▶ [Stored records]
^^^^^^^^

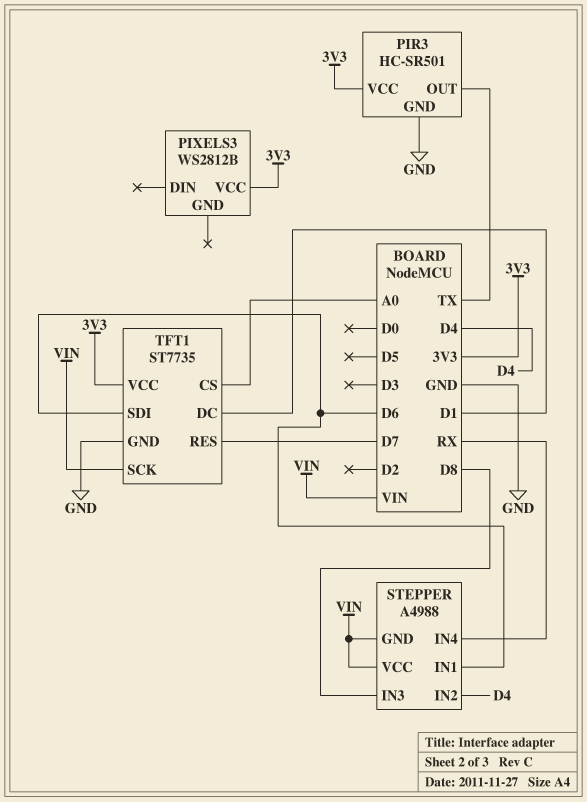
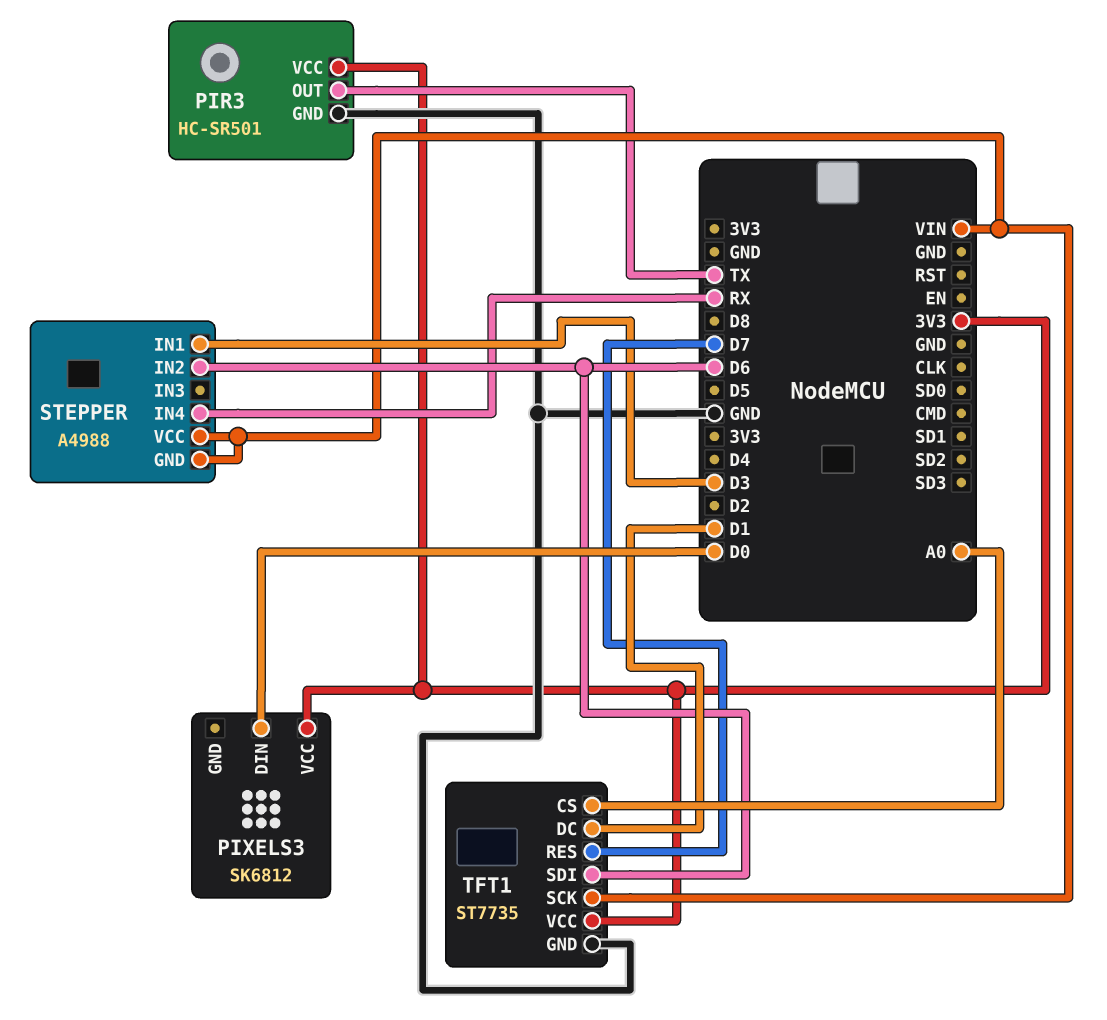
PIXELS3: WS2812B -> SK6812
PIXELS3 pin DIN: none -> D0
STEPPER pin IN1: D6 -> D3
STEPPER pin IN2: D4 -> D6
STEPPER pin IN3: D8 -> none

^^^^^^^^

▶ [Assignment] All entries above must be duplicated exactly; please omit any picture they hold.

▶ [Output below]
PIXELS3: WS2812B -> SK6812
PIXELS3 pin DIN: none -> D0
STEPPER pin IN1: D6 -> D3
STEPPER pin IN2: D4 -> D6
STEPPER pin IN3: D8 -> none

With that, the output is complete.